**Activity**
Starting with the line that has "LCD pin SDA: B7 -> A7" in the records below and ending with the line that has "LCD pin GND: 3V3 -> GND", output those lines exactly and nothing more; omit the pictures.

Records drawn from a dataset:
──────

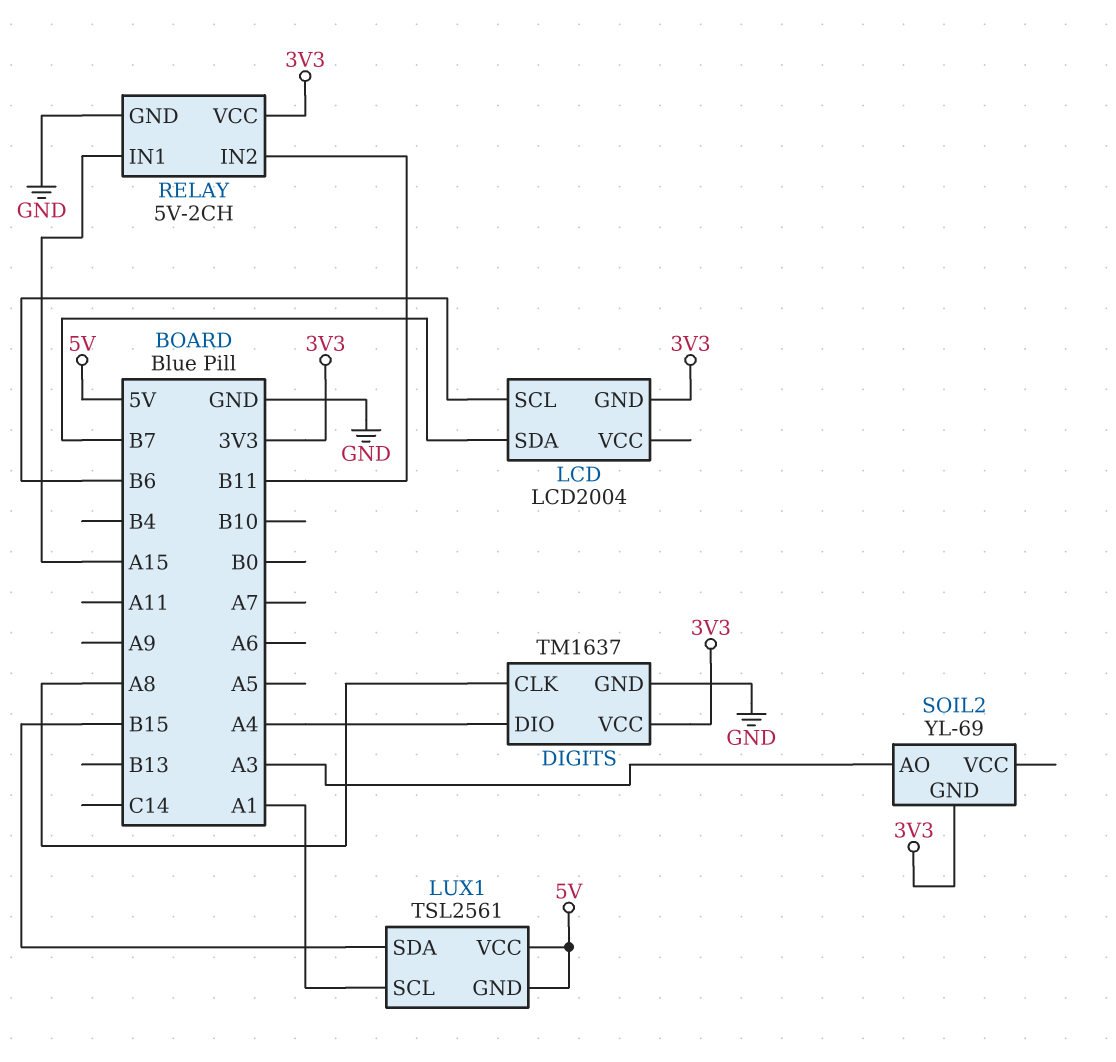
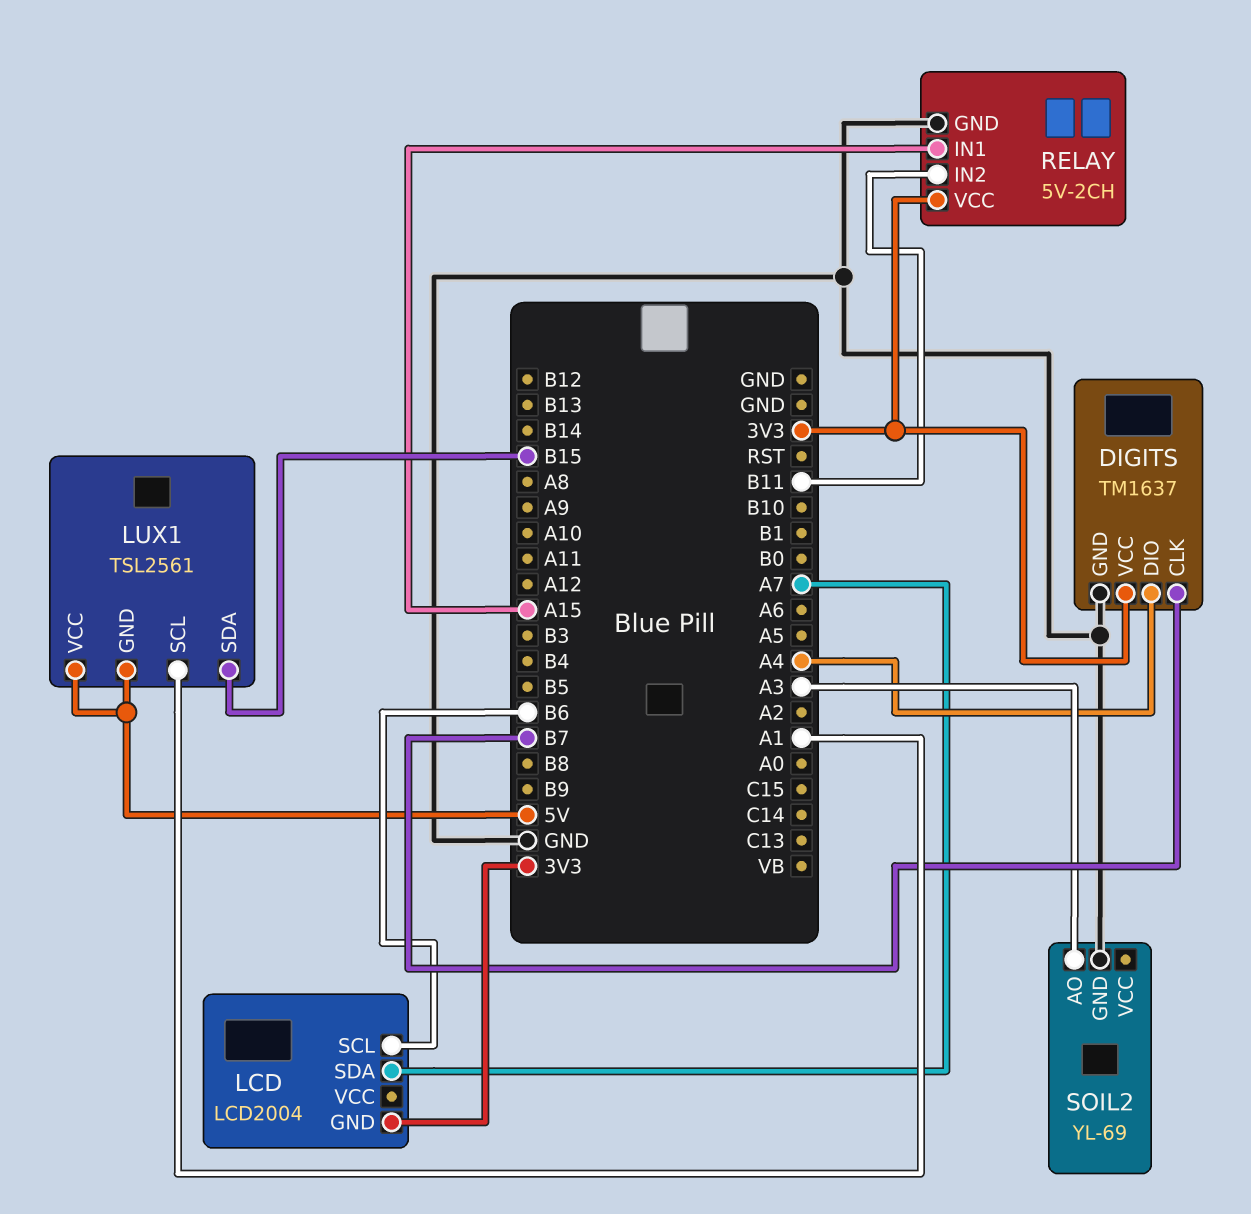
DIGITS pin CLK: A8 -> B7
LCD pin SDA: B7 -> A7
SOIL2 pin GND: 3V3 -> GND

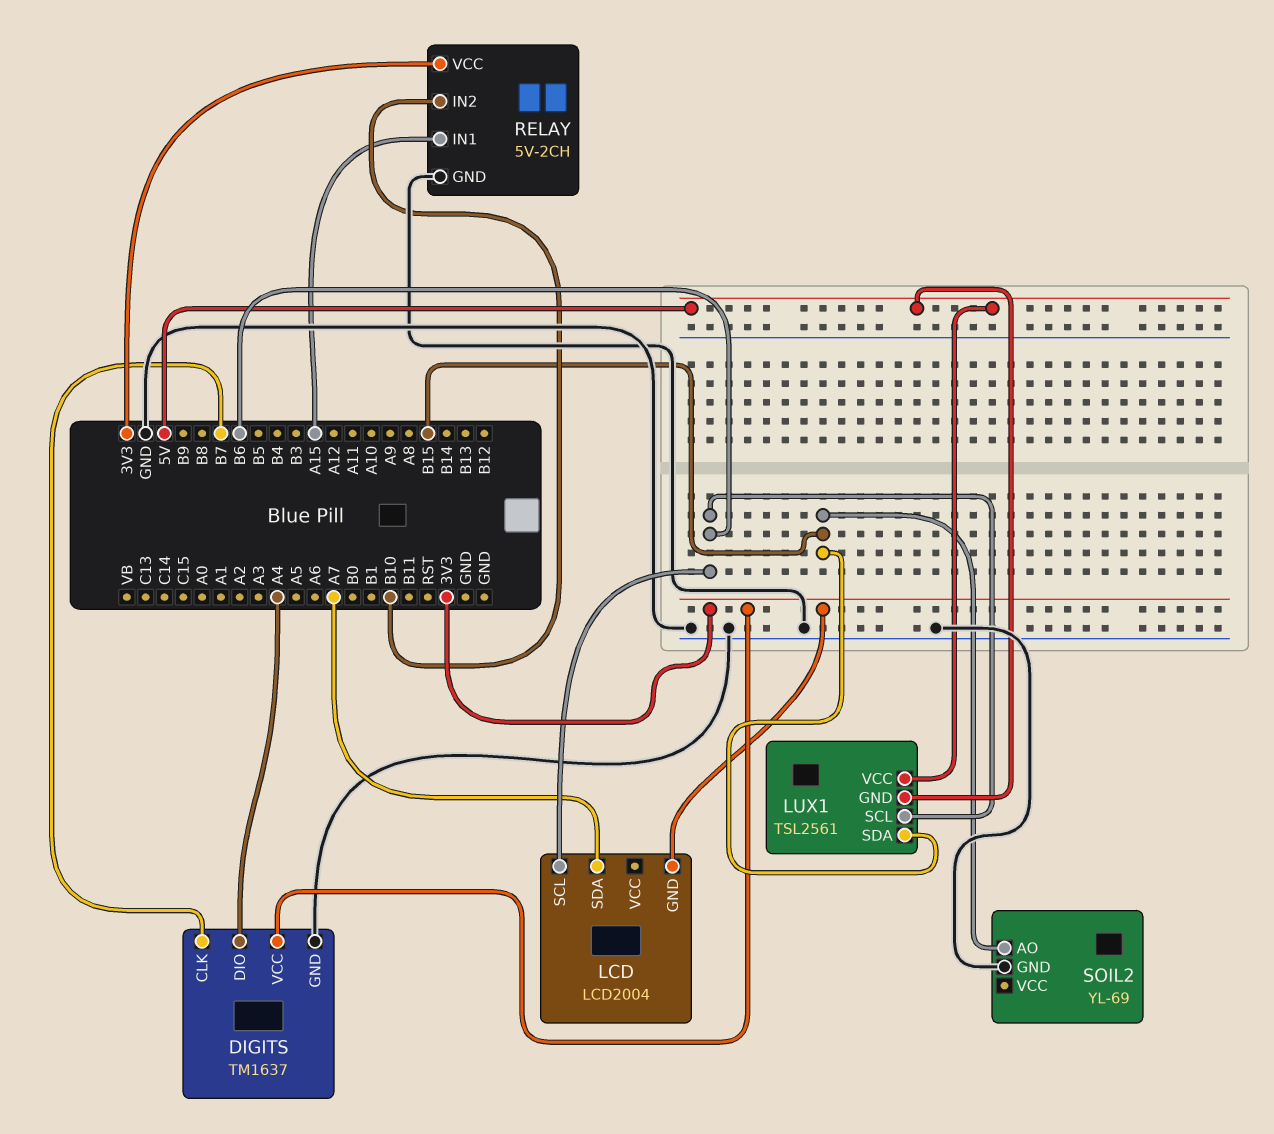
LUX1 pin SCL: A1 -> B6
RELAY pin IN2: B11 -> B10
SOIL2 pin AO: A3 -> B15

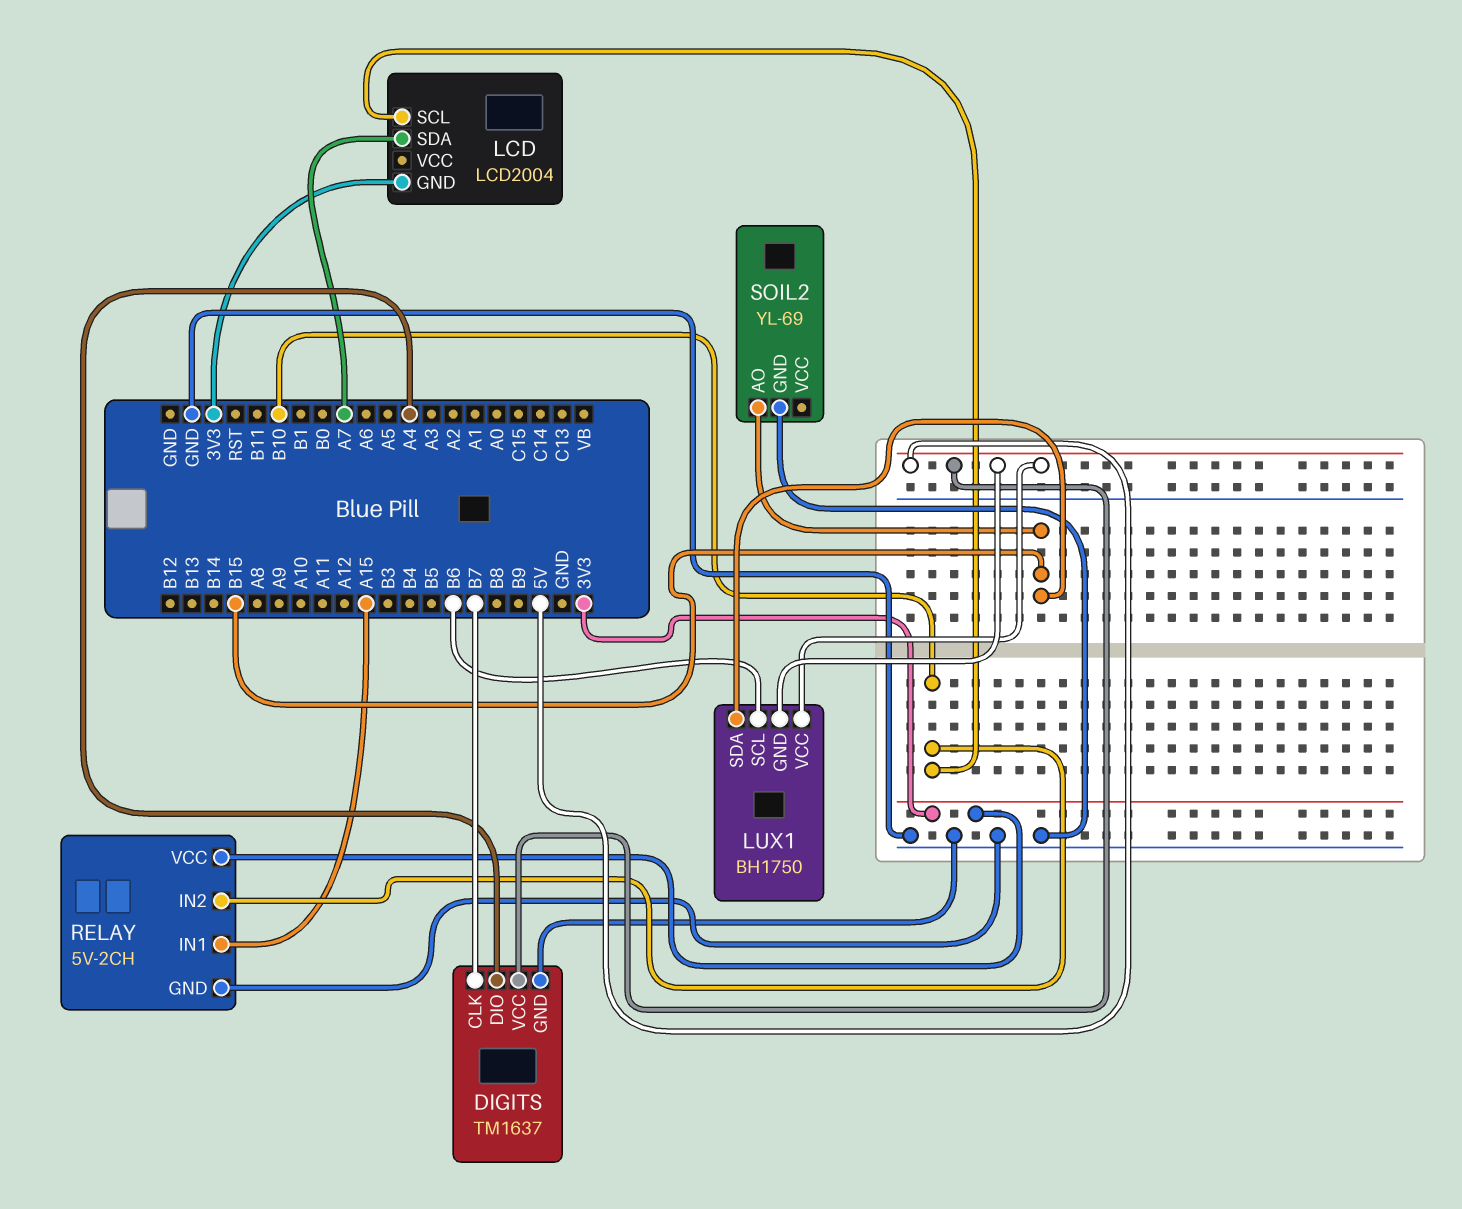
DIGITS pin VCC: 3V3 -> 5V
LCD pin SCL: B6 -> B10
LUX1: TSL2561 -> BH1750

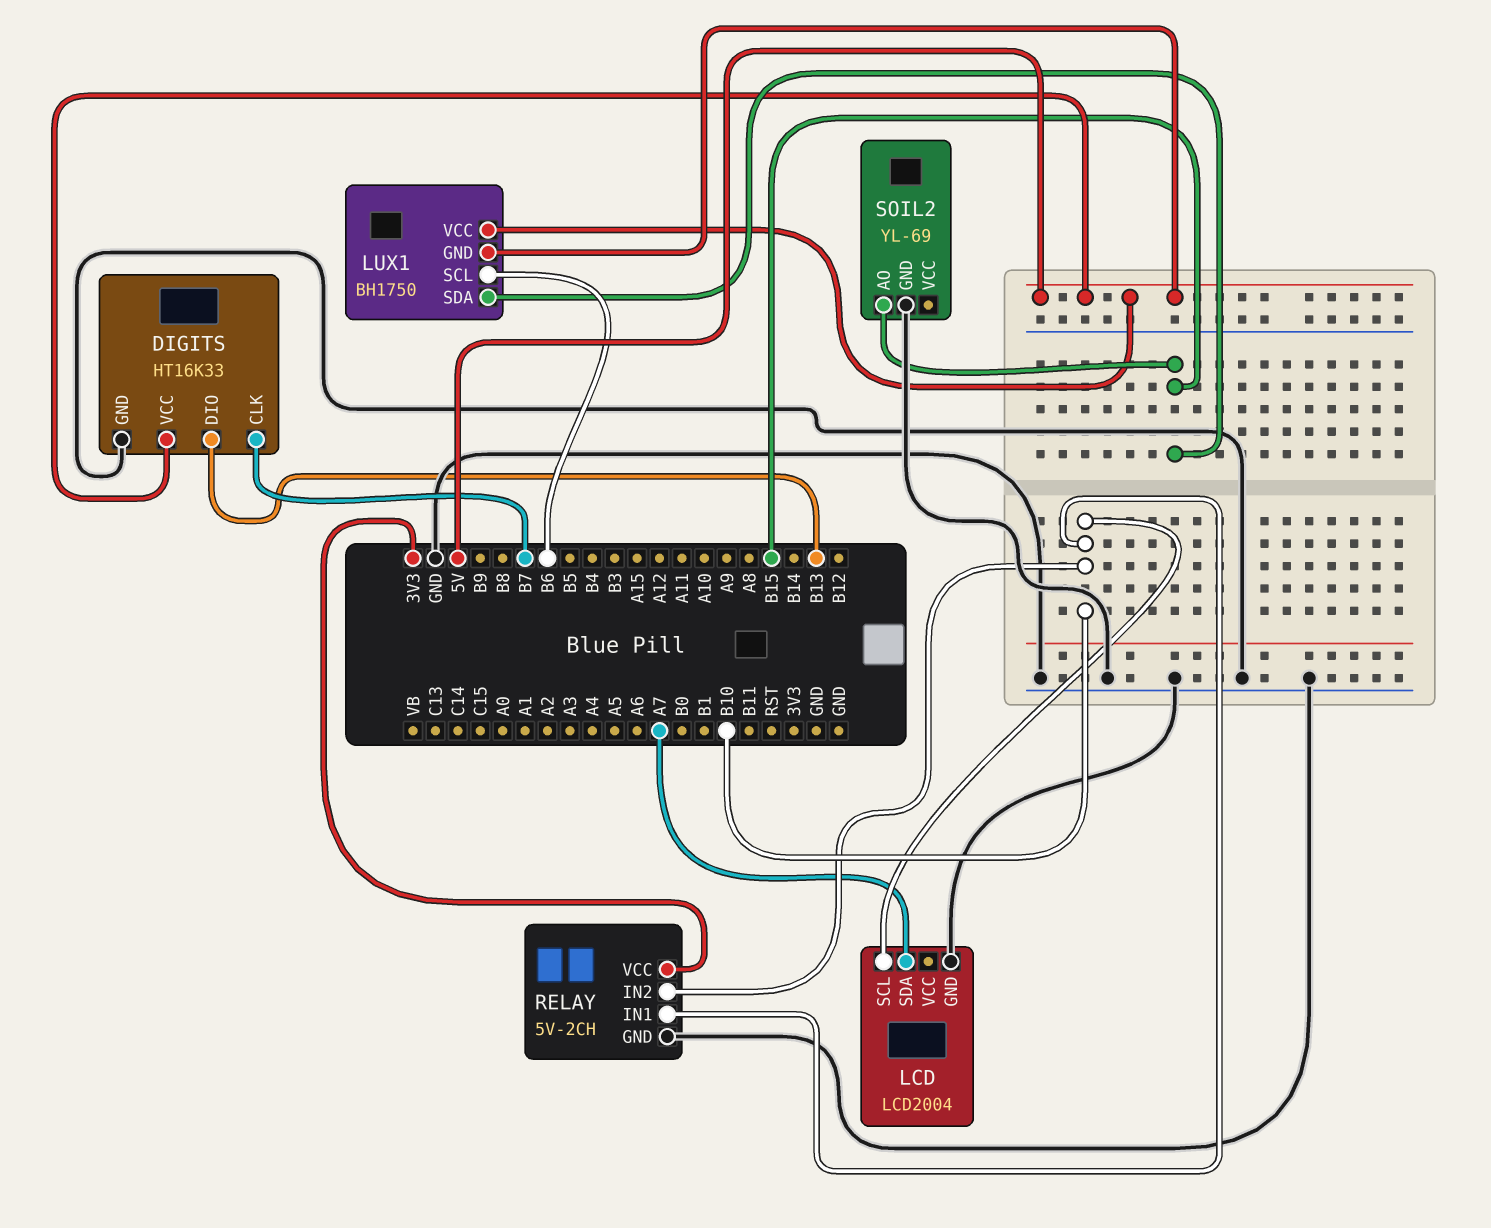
DIGITS: TM1637 -> HT16K33
DIGITS pin DIO: A4 -> B13
LCD pin GND: 3V3 -> GND
RELAY pin IN1: A15 -> B10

──────

**Exercise solution**
LCD pin SDA: B7 -> A7
SOIL2 pin GND: 3V3 -> GND

LUX1 pin SCL: A1 -> B6
RELAY pin IN2: B11 -> B10
SOIL2 pin AO: A3 -> B15

DIGITS pin VCC: 3V3 -> 5V
LCD pin SCL: B6 -> B10
LUX1: TSL2561 -> BH1750

DIGITS: TM1637 -> HT16K33
DIGITS pin DIO: A4 -> B13
LCD pin GND: 3V3 -> GND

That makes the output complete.